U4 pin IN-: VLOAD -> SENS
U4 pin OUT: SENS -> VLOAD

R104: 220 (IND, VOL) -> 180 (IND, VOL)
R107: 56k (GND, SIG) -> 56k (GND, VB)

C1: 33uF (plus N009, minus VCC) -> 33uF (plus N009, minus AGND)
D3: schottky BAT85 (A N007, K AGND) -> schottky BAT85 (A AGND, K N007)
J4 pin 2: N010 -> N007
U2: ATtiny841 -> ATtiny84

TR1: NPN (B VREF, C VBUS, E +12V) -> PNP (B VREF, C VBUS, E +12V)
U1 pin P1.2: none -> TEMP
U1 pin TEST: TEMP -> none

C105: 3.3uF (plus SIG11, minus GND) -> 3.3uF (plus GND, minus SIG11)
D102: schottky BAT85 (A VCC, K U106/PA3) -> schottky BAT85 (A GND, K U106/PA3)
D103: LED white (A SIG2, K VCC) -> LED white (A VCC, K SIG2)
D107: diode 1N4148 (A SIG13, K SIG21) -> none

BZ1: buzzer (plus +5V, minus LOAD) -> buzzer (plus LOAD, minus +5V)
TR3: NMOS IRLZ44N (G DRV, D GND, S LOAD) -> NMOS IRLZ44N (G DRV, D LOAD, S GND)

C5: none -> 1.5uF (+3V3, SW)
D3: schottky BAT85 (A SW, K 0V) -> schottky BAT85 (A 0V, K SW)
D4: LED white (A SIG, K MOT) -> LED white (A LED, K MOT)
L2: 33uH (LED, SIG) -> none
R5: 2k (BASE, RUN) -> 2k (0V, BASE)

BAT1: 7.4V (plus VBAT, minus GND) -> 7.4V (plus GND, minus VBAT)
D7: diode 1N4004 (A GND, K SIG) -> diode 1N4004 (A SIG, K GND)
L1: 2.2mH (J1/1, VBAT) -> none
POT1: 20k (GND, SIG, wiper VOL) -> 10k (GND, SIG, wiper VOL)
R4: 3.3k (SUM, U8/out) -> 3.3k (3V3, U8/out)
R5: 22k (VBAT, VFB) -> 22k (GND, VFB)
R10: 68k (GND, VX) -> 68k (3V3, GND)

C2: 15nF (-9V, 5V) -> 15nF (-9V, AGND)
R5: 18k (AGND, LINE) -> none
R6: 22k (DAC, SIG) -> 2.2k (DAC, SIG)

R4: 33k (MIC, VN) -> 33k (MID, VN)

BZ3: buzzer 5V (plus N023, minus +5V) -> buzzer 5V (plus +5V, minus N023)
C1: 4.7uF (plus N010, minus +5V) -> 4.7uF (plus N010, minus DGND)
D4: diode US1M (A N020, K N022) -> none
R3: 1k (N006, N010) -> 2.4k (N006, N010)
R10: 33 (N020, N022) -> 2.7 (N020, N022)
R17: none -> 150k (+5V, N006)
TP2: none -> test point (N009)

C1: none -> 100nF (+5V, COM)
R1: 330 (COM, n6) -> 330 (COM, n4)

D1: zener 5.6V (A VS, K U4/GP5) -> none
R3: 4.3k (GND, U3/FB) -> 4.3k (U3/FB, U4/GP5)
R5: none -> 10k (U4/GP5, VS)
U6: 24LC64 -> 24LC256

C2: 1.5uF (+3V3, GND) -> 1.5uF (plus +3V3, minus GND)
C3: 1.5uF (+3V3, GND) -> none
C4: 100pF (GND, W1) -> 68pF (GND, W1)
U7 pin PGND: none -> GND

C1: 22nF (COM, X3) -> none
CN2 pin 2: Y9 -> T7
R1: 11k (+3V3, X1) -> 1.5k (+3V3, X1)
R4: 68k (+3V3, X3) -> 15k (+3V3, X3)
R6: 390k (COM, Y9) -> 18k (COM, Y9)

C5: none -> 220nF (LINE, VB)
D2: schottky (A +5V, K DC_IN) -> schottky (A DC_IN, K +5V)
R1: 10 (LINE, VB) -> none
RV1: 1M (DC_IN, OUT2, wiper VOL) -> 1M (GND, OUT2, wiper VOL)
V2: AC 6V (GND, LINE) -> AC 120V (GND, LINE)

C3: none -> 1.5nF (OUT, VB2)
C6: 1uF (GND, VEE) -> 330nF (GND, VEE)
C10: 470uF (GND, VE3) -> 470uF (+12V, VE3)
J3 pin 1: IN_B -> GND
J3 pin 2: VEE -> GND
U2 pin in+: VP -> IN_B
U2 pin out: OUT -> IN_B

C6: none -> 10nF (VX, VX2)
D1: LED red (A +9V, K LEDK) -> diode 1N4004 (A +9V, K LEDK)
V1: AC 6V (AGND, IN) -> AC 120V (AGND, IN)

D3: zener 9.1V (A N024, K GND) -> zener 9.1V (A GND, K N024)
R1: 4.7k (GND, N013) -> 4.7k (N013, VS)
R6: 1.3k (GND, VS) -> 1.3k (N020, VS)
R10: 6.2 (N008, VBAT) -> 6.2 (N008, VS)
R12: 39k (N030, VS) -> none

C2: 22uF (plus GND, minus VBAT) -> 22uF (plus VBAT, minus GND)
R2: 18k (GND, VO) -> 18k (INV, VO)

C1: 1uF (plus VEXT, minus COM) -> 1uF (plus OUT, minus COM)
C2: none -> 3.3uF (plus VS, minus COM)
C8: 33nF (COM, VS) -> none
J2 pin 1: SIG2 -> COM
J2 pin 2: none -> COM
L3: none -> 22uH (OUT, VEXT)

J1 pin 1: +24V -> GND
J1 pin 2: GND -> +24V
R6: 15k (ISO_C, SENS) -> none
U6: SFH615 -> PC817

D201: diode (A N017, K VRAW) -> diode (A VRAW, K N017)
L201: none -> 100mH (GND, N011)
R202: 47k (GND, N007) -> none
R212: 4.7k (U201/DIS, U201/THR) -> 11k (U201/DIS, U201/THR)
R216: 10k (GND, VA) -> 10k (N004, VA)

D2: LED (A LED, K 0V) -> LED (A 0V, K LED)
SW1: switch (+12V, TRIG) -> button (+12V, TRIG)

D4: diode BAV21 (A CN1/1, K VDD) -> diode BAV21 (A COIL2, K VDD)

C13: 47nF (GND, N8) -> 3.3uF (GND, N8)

**WHAT THE TASK REQUIRES**
Reproduce the full set of entries above exactly, without dropping a line.

**OUTPUT FOR THIS EXERCISE**
U4 pin IN-: VLOAD -> SENS
U4 pin OUT: SENS -> VLOAD

R104: 220 (IND, VOL) -> 180 (IND, VOL)
R107: 56k (GND, SIG) -> 56k (GND, VB)

C1: 33uF (plus N009, minus VCC) -> 33uF (plus N009, minus AGND)
D3: schottky BAT85 (A N007, K AGND) -> schottky BAT85 (A AGND, K N007)
J4 pin 2: N010 -> N007
U2: ATtiny841 -> ATtiny84

TR1: NPN (B VREF, C VBUS, E +12V) -> PNP (B VREF, C VBUS, E +12V)
U1 pin P1.2: none -> TEMP
U1 pin TEST: TEMP -> none

C105: 3.3uF (plus SIG11, minus GND) -> 3.3uF (plus GND, minus SIG11)
D102: schottky BAT85 (A VCC, K U106/PA3) -> schottky BAT85 (A GND, K U106/PA3)
D103: LED white (A SIG2, K VCC) -> LED white (A VCC, K SIG2)
D107: diode 1N4148 (A SIG13, K SIG21) -> none

BZ1: buzzer (plus +5V, minus LOAD) -> buzzer (plus LOAD, minus +5V)
TR3: NMOS IRLZ44N (G DRV, D GND, S LOAD) -> NMOS IRLZ44N (G DRV, D LOAD, S GND)

C5: none -> 1.5uF (+3V3, SW)
D3: schottky BAT85 (A SW, K 0V) -> schottky BAT85 (A 0V, K SW)
D4: LED white (A SIG, K MOT) -> LED white (A LED, K MOT)
L2: 33uH (LED, SIG) -> none
R5: 2k (BASE, RUN) -> 2k (0V, BASE)

BAT1: 7.4V (plus VBAT, minus GND) -> 7.4V (plus GND, minus VBAT)
D7: diode 1N4004 (A GND, K SIG) -> diode 1N4004 (A SIG, K GND)
L1: 2.2mH (J1/1, VBAT) -> none
POT1: 20k (GND, SIG, wiper VOL) -> 10k (GND, SIG, wiper VOL)
R4: 3.3k (SUM, U8/out) -> 3.3k (3V3, U8/out)
R5: 22k (VBAT, VFB) -> 22k (GND, VFB)
R10: 68k (GND, VX) -> 68k (3V3, GND)

C2: 15nF (-9V, 5V) -> 15nF (-9V, AGND)
R5: 18k (AGND, LINE) -> none
R6: 22k (DAC, SIG) -> 2.2k (DAC, SIG)

R4: 33k (MIC, VN) -> 33k (MID, VN)

BZ3: buzzer 5V (plus N023, minus +5V) -> buzzer 5V (plus +5V, minus N023)
C1: 4.7uF (plus N010, minus +5V) -> 4.7uF (plus N010, minus DGND)
D4: diode US1M (A N020, K N022) -> none
R3: 1k (N006, N010) -> 2.4k (N006, N010)
R10: 33 (N020, N022) -> 2.7 (N020, N022)
R17: none -> 150k (+5V, N006)
TP2: none -> test point (N009)

C1: none -> 100nF (+5V, COM)
R1: 330 (COM, n6) -> 330 (COM, n4)

D1: zener 5.6V (A VS, K U4/GP5) -> none
R3: 4.3k (GND, U3/FB) -> 4.3k (U3/FB, U4/GP5)
R5: none -> 10k (U4/GP5, VS)
U6: 24LC64 -> 24LC256

C2: 1.5uF (+3V3, GND) -> 1.5uF (plus +3V3, minus GND)
C3: 1.5uF (+3V3, GND) -> none
C4: 100pF (GND, W1) -> 68pF (GND, W1)
U7 pin PGND: none -> GND

C1: 22nF (COM, X3) -> none
CN2 pin 2: Y9 -> T7
R1: 11k (+3V3, X1) -> 1.5k (+3V3, X1)
R4: 68k (+3V3, X3) -> 15k (+3V3, X3)
R6: 390k (COM, Y9) -> 18k (COM, Y9)

C5: none -> 220nF (LINE, VB)
D2: schottky (A +5V, K DC_IN) -> schottky (A DC_IN, K +5V)
R1: 10 (LINE, VB) -> none
RV1: 1M (DC_IN, OUT2, wiper VOL) -> 1M (GND, OUT2, wiper VOL)
V2: AC 6V (GND, LINE) -> AC 120V (GND, LINE)

C3: none -> 1.5nF (OUT, VB2)
C6: 1uF (GND, VEE) -> 330nF (GND, VEE)
C10: 470uF (GND, VE3) -> 470uF (+12V, VE3)
J3 pin 1: IN_B -> GND
J3 pin 2: VEE -> GND
U2 pin in+: VP -> IN_B
U2 pin out: OUT -> IN_B

C6: none -> 10nF (VX, VX2)
D1: LED red (A +9V, K LEDK) -> diode 1N4004 (A +9V, K LEDK)
V1: AC 6V (AGND, IN) -> AC 120V (AGND, IN)

D3: zener 9.1V (A N024, K GND) -> zener 9.1V (A GND, K N024)
R1: 4.7k (GND, N013) -> 4.7k (N013, VS)
R6: 1.3k (GND, VS) -> 1.3k (N020, VS)
R10: 6.2 (N008, VBAT) -> 6.2 (N008, VS)
R12: 39k (N030, VS) -> none

C2: 22uF (plus GND, minus VBAT) -> 22uF (plus VBAT, minus GND)
R2: 18k (GND, VO) -> 18k (INV, VO)

C1: 1uF (plus VEXT, minus COM) -> 1uF (plus OUT, minus COM)
C2: none -> 3.3uF (plus VS, minus COM)
C8: 33nF (COM, VS) -> none
J2 pin 1: SIG2 -> COM
J2 pin 2: none -> COM
L3: none -> 22uH (OUT, VEXT)

J1 pin 1: +24V -> GND
J1 pin 2: GND -> +24V
R6: 15k (ISO_C, SENS) -> none
U6: SFH615 -> PC817

D201: diode (A N017, K VRAW) -> diode (A VRAW, K N017)
L201: none -> 100mH (GND, N011)
R202: 47k (GND, N007) -> none
R212: 4.7k (U201/DIS, U201/THR) -> 11k (U201/DIS, U201/THR)
R216: 10k (GND, VA) -> 10k (N004, VA)

D2: LED (A LED, K 0V) -> LED (A 0V, K LED)
SW1: switch (+12V, TRIG) -> button (+12V, TRIG)

D4: diode BAV21 (A CN1/1, K VDD) -> diode BAV21 (A COIL2, K VDD)

C13: 47nF (GND, N8) -> 3.3uF (GND, N8)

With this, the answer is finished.